> [Material for this exercise]
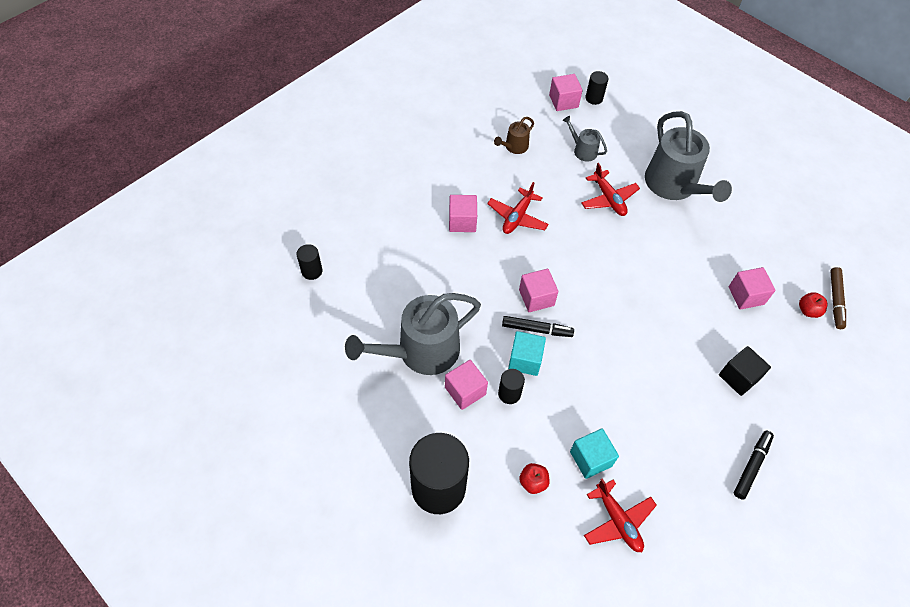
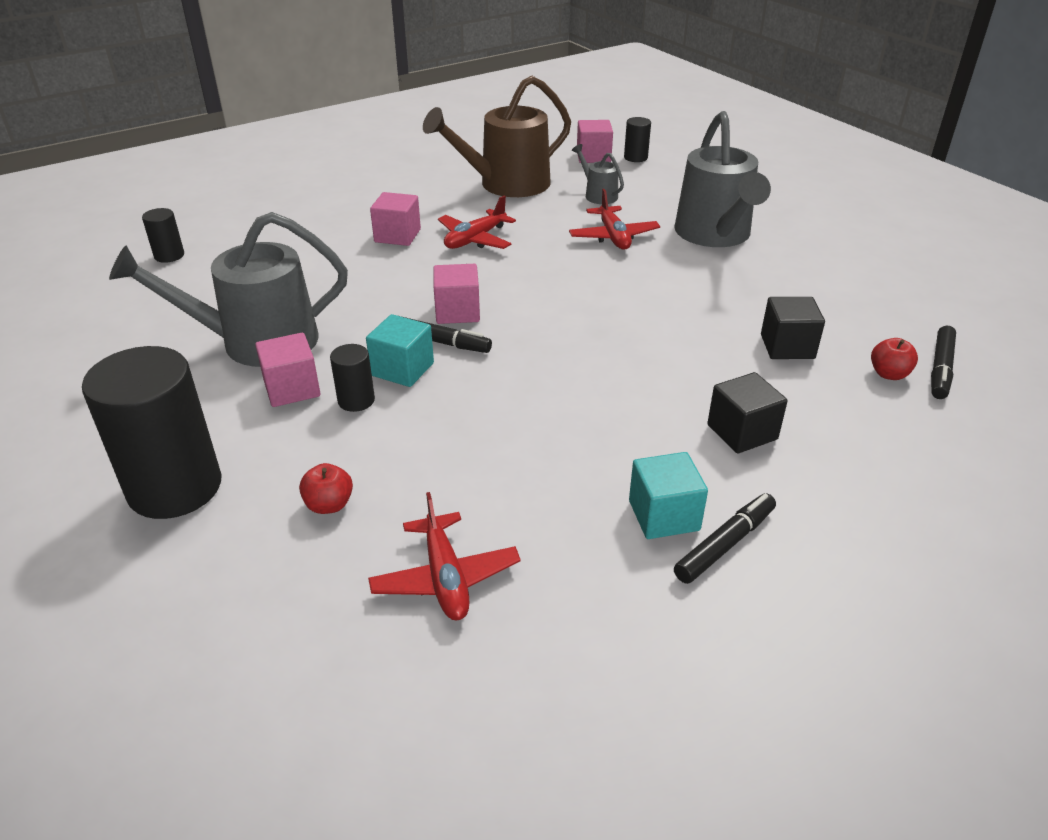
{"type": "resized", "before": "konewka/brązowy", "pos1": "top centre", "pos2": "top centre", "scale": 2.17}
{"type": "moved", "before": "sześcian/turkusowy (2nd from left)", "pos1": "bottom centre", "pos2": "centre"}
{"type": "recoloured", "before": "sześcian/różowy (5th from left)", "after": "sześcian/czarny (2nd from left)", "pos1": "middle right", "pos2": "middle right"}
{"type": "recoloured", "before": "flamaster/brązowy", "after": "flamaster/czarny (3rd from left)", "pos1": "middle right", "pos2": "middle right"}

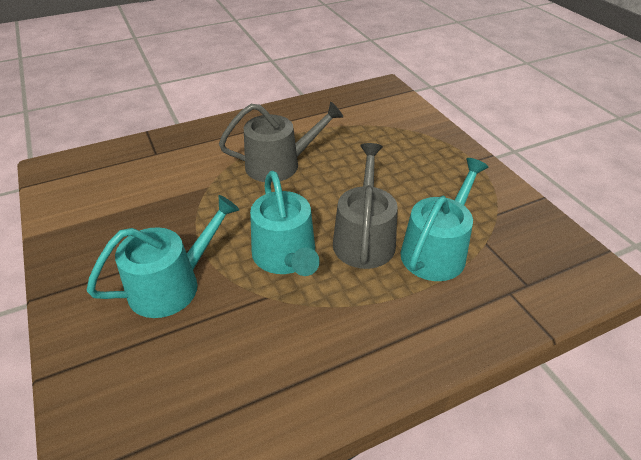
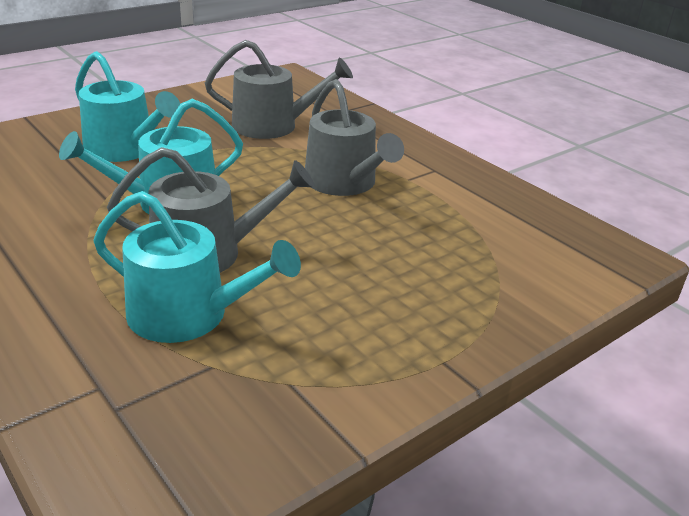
{"type": "added", "after": "konewka/szary (2nd from left)", "pos2": "top centre"}

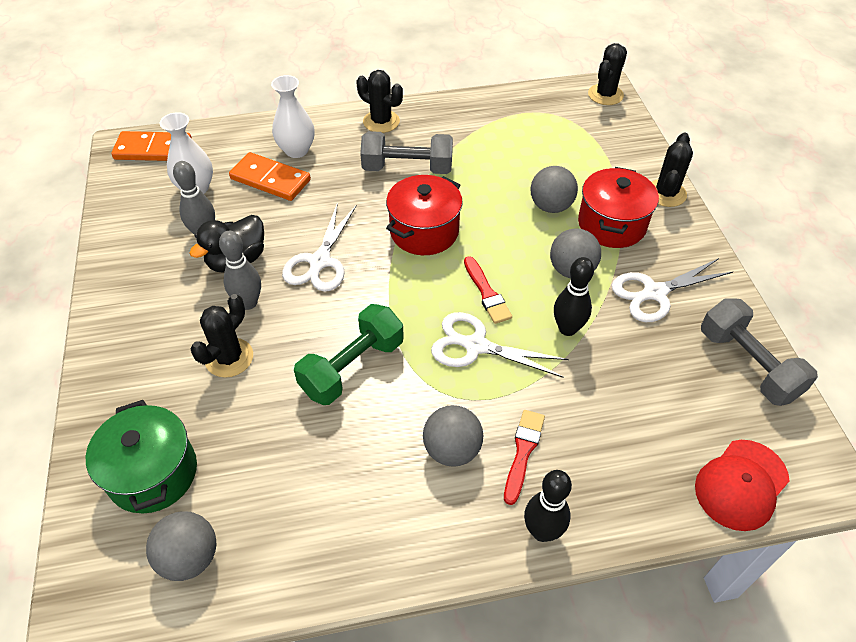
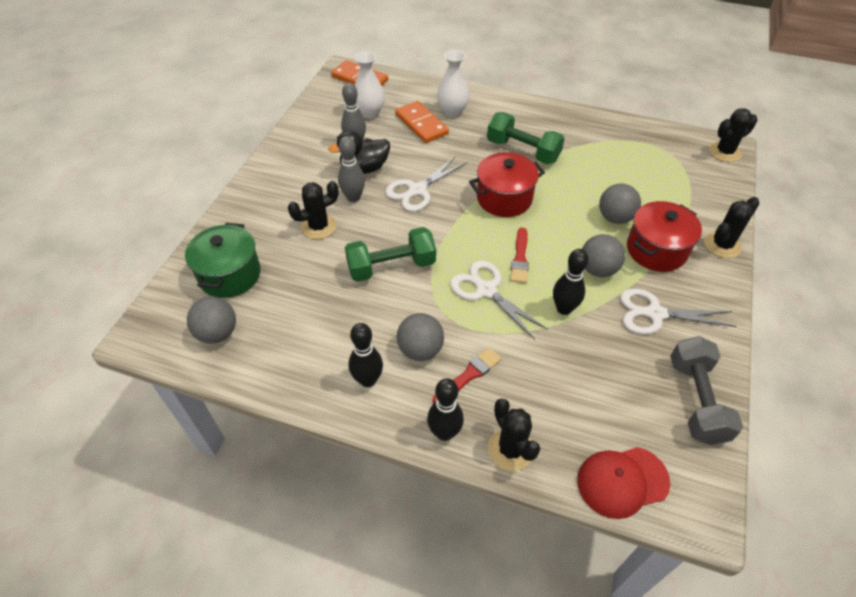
{"type": "added", "after": "kręgiel/czarny (1st from left)", "pos2": "centre"}
{"type": "recoloured", "before": "hantel/szary (1st from left)", "after": "hantel/zielony (2nd from left)", "pos1": "top centre", "pos2": "top centre"}
{"type": "moved", "before": "kaktus/czarny (2nd from left)", "pos1": "top centre", "pos2": "bottom centre"}

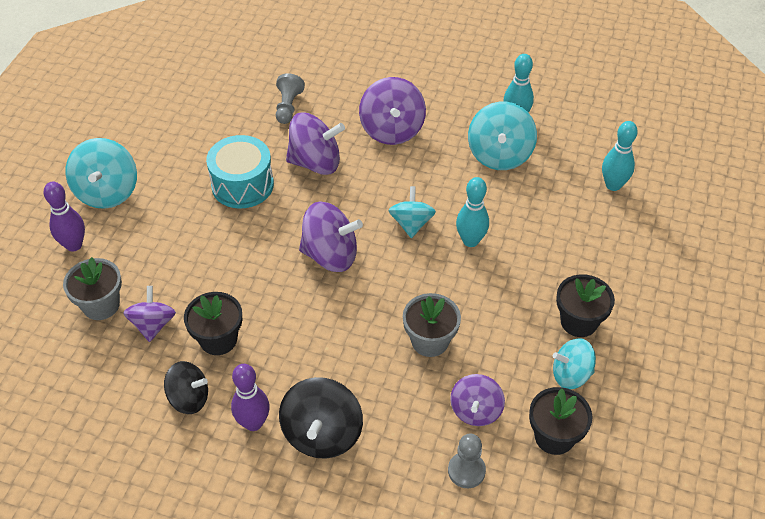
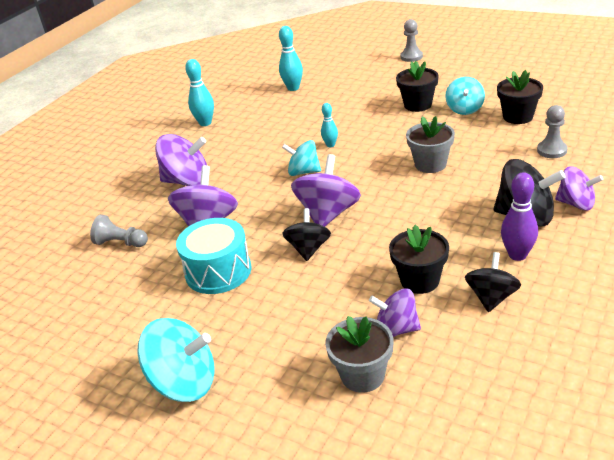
{"type": "added", "after": "bączek/czarny (1st from left)", "pos2": "centre"}
{"type": "resized", "before": "kręgiel/turkusowy (1st from left in the first image)", "pos1": "centre", "pos2": "top centre", "scale": 0.63}
{"type": "added", "after": "pionek/szary (2nd from left)", "pos2": "top right"}
{"type": "moved", "before": "bączek/fioletowy (5th from left)", "pos1": "bottom centre", "pos2": "middle right"}
{"type": "removed", "before": "kręgiel/fioletowy (1st from left)", "pos1": "middle left"}
{"type": "removed", "before": "bączek/turkusowy (3rd from left)", "pos1": "top centre"}

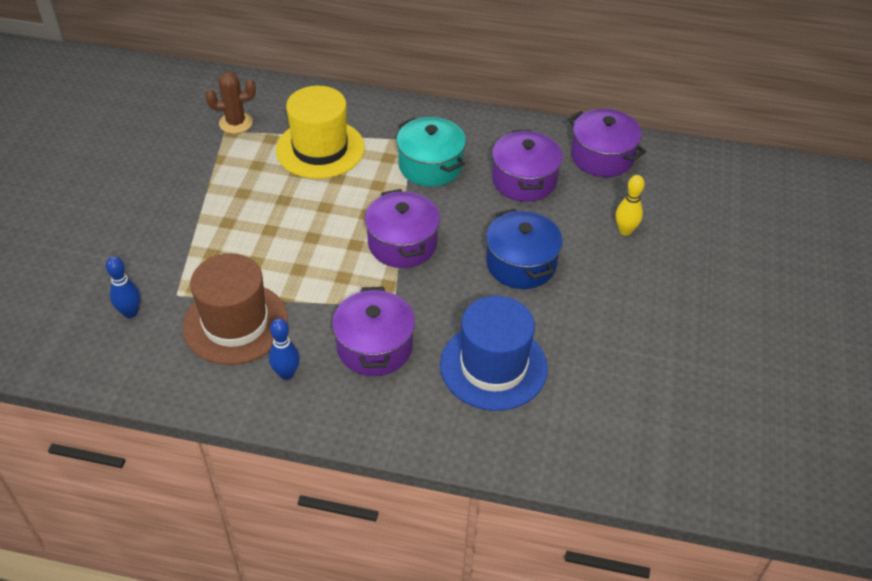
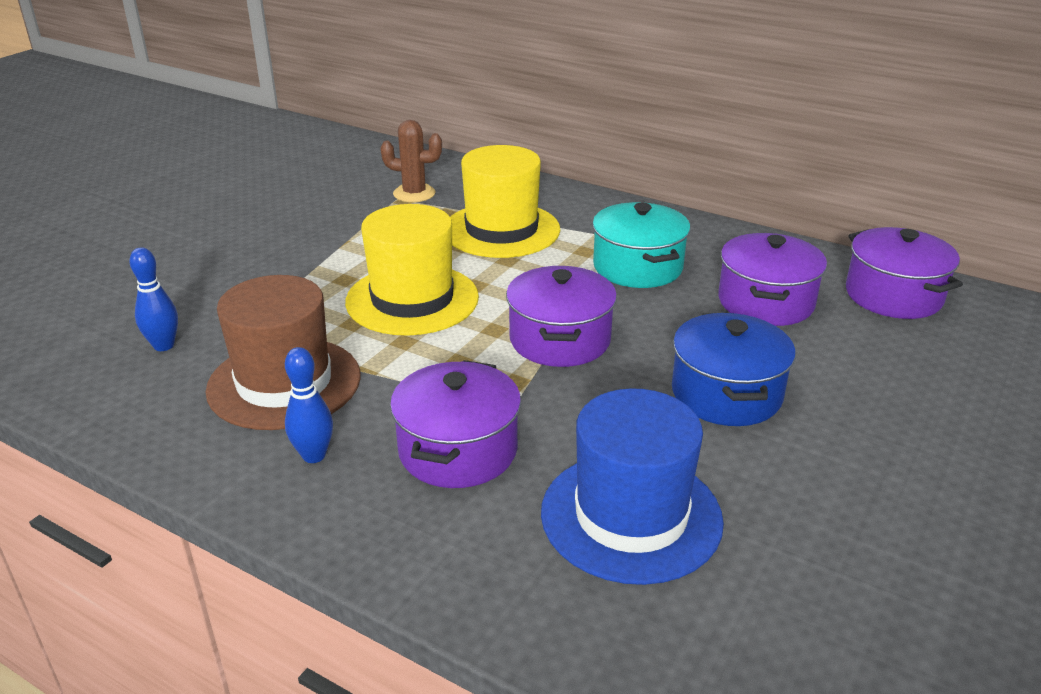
{"type": "added", "after": "kapelusz/żółty (1st from left)", "pos2": "centre"}
{"type": "removed", "before": "kręgiel/żółty", "pos1": "middle right"}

> [Aim of the task]
Give back the material above exactly, without pictures.

> [Exercise result]
{"type": "resized", "before": "konewka/brązowy", "pos1": "top centre", "pos2": "top centre", "scale": 2.17}
{"type": "moved", "before": "sześcian/turkusowy (2nd from left)", "pos1": "bottom centre", "pos2": "centre"}
{"type": "recoloured", "before": "sześcian/różowy (5th from left)", "after": "sześcian/czarny (2nd from left)", "pos1": "middle right", "pos2": "middle right"}
{"type": "recoloured", "before": "flamaster/brązowy", "after": "flamaster/czarny (3rd from left)", "pos1": "middle right", "pos2": "middle right"}

{"type": "added", "after": "konewka/szary (2nd from left)", "pos2": "top centre"}

{"type": "added", "after": "kręgiel/czarny (1st from left)", "pos2": "centre"}
{"type": "recoloured", "before": "hantel/szary (1st from left)", "after": "hantel/zielony (2nd from left)", "pos1": "top centre", "pos2": "top centre"}
{"type": "moved", "before": "kaktus/czarny (2nd from left)", "pos1": "top centre", "pos2": "bottom centre"}

{"type": "added", "after": "bączek/czarny (1st from left)", "pos2": "centre"}
{"type": "resized", "before": "kręgiel/turkusowy (1st from left in the first image)", "pos1": "centre", "pos2": "top centre", "scale": 0.63}
{"type": "added", "after": "pionek/szary (2nd from left)", "pos2": "top right"}
{"type": "moved", "before": "bączek/fioletowy (5th from left)", "pos1": "bottom centre", "pos2": "middle right"}
{"type": "removed", "before": "kręgiel/fioletowy (1st from left)", "pos1": "middle left"}
{"type": "removed", "before": "bączek/turkusowy (3rd from left)", "pos1": "top centre"}

{"type": "added", "after": "kapelusz/żółty (1st from left)", "pos2": "centre"}
{"type": "removed", "before": "kręgiel/żółty", "pos1": "middle right"}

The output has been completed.